### Goal of the exercise
Write out each record below exactly, without pictures.

### Extracted information
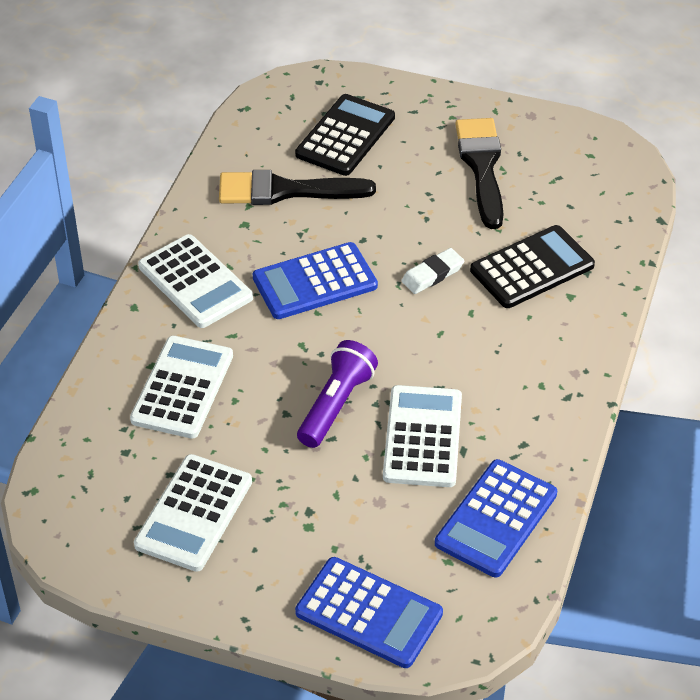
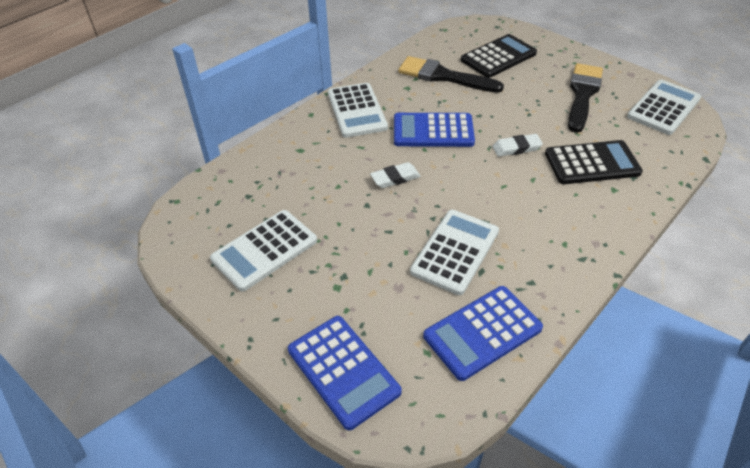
camera: 25 degrees right, 0 degrees up
(182, 388) = (309, 168): white calculator -> white calculator (664, 108)
(301, 365) = (395, 178): none -> white eraser
(336, 405) = (404, 210): purple flashlight -> none

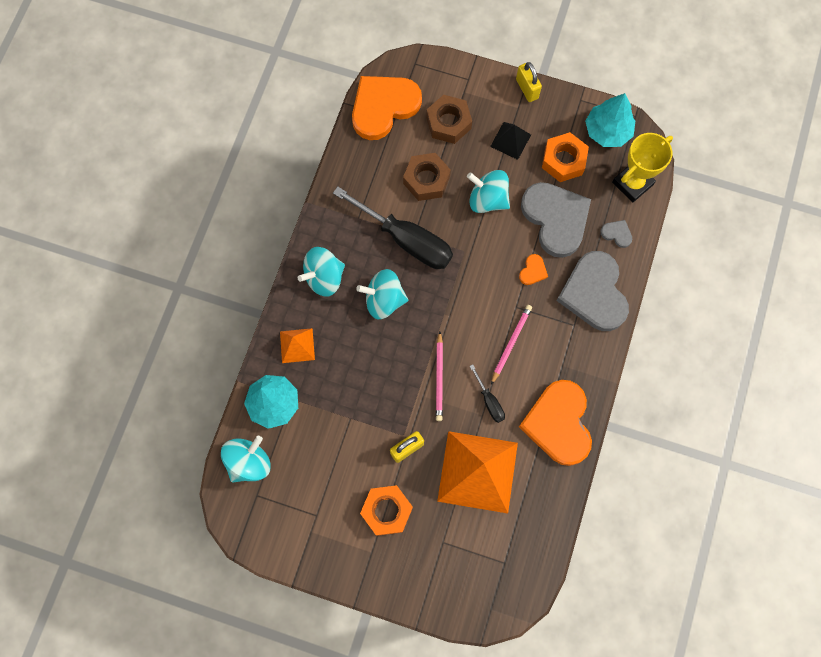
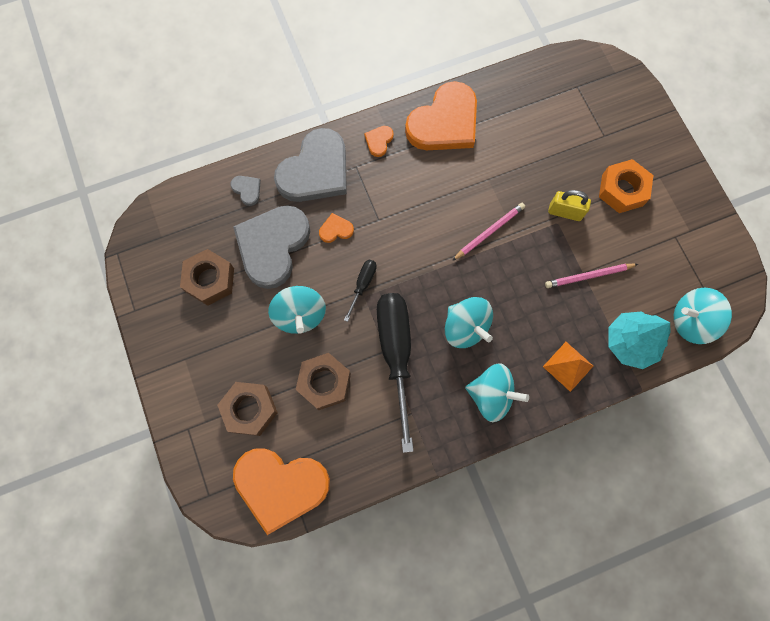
camera: 130 degrees left, 0 degrees up
(478, 471) = (532, 150): orange pyramid -> none
(489, 401) = (473, 182): black screwdriver -> black screwdriver (362, 285)
(510, 140) = (225, 340): black pyramid -> none
(511, 343) = (412, 200): pink pencil -> pink pencil (588, 276)
(527, 89) = (158, 366): yellow padlock -> none
(563, 160) = (210, 280): orange nut -> brown nut
(582, 359) = (379, 141): none -> orange heart
(607, 131) = (151, 265): turquoise tree -> none
(617, 234) = (247, 190): grey heart -> grey heart turned 150 degrees clockwise
(632, 183) = (188, 210): yellow trophy -> none

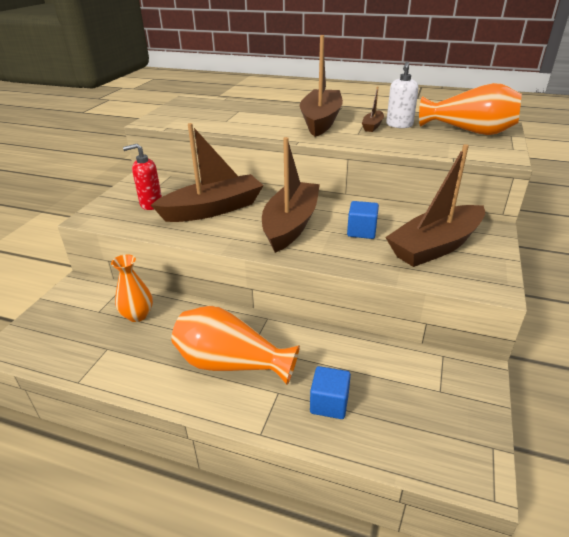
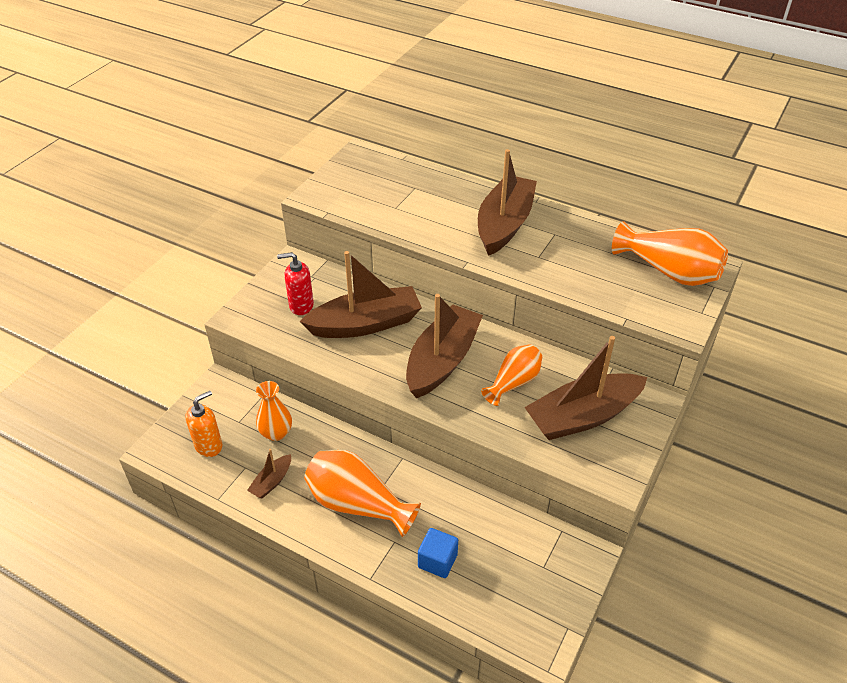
camera: 10 degrees right, 10 degrees up
(67, 335) = (209, 446): none -> orange soap dispenser
(361, 231) = (513, 382): blue cube -> orange vase
(372, 126) = (561, 244): brown boat -> brown boat (272, 481)
(399, 125) = (593, 246): white soap dispenser -> none

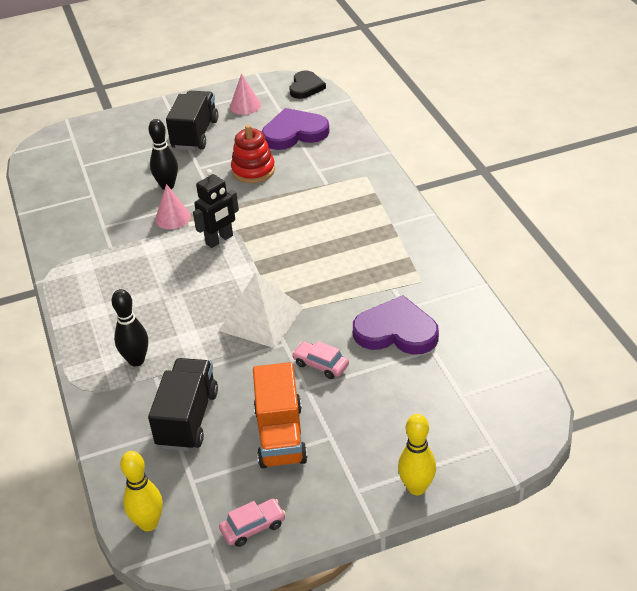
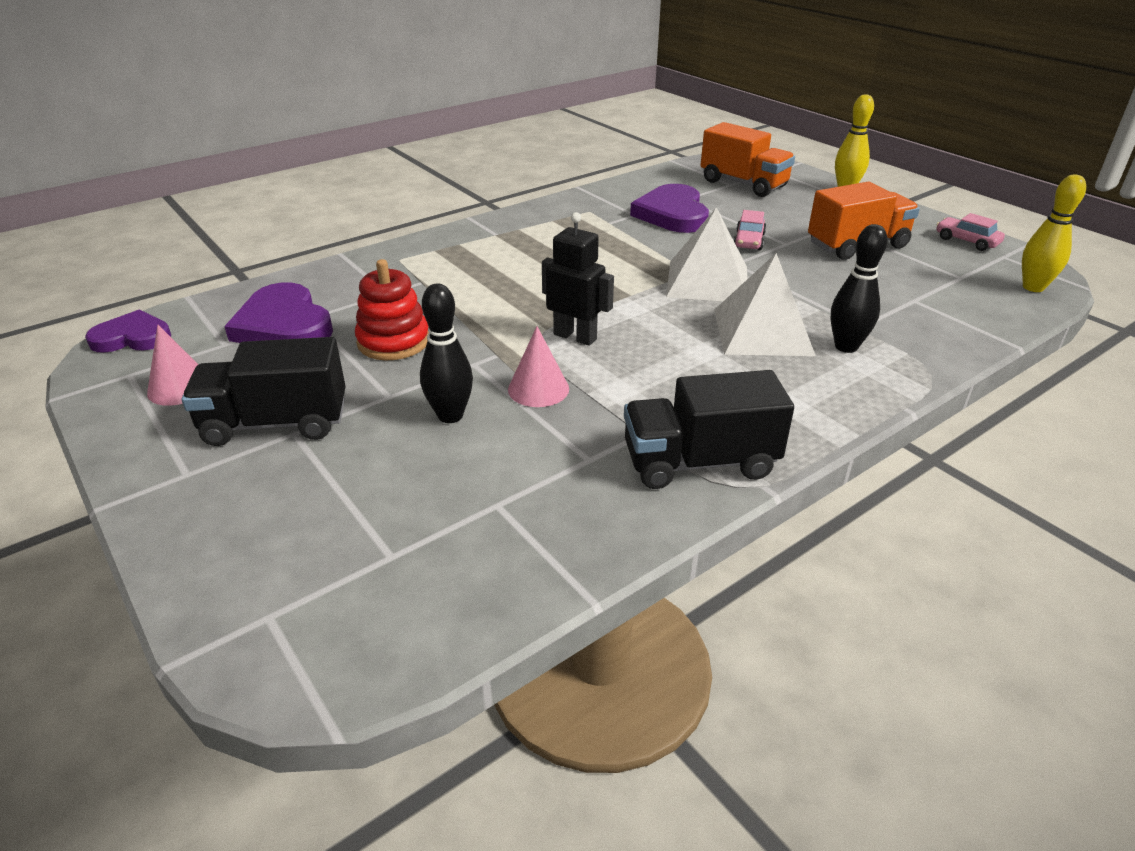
camera: 110 degrees left, 5 degrees down
(177, 325) = (763, 332): none -> white pyramid
(187, 419) = (892, 294): black truck -> black truck (699, 462)
(306, 87) = (132, 337): black heart -> purple heart
(457, 405) = (743, 184): none -> orange truck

### Answer section
camera: 25 degrees right, 0 degrees up
(182, 388) = (309, 168): white calculator -> white calculator (664, 108)
(301, 365) = (395, 178): none -> white eraser
(336, 405) = (404, 210): purple flashlight -> none

camera: 130 degrees left, 0 degrees up
(478, 471) = (532, 150): orange pyramid -> none
(489, 401) = (473, 182): black screwdriver -> black screwdriver (362, 285)
(510, 140) = (225, 340): black pyramid -> none
(511, 343) = (412, 200): pink pencil -> pink pencil (588, 276)
(527, 89) = (158, 366): yellow padlock -> none
(563, 160) = (210, 280): orange nut -> brown nut
(582, 359) = (379, 141): none -> orange heart
(607, 131) = (151, 265): turquoise tree -> none
(617, 234) = (247, 190): grey heart -> grey heart turned 150 degrees clockwise
(632, 183) = (188, 210): yellow trophy -> none

camera: 10 degrees right, 10 degrees up
(67, 335) = (209, 446): none -> orange soap dispenser
(361, 231) = (513, 382): blue cube -> orange vase
(372, 126) = (561, 244): brown boat -> brown boat (272, 481)
(399, 125) = (593, 246): white soap dispenser -> none

camera: 110 degrees left, 5 degrees down
(177, 325) = (763, 332): none -> white pyramid
(187, 419) = (892, 294): black truck -> black truck (699, 462)
(306, 87) = (132, 337): black heart -> purple heart
(457, 405) = (743, 184): none -> orange truck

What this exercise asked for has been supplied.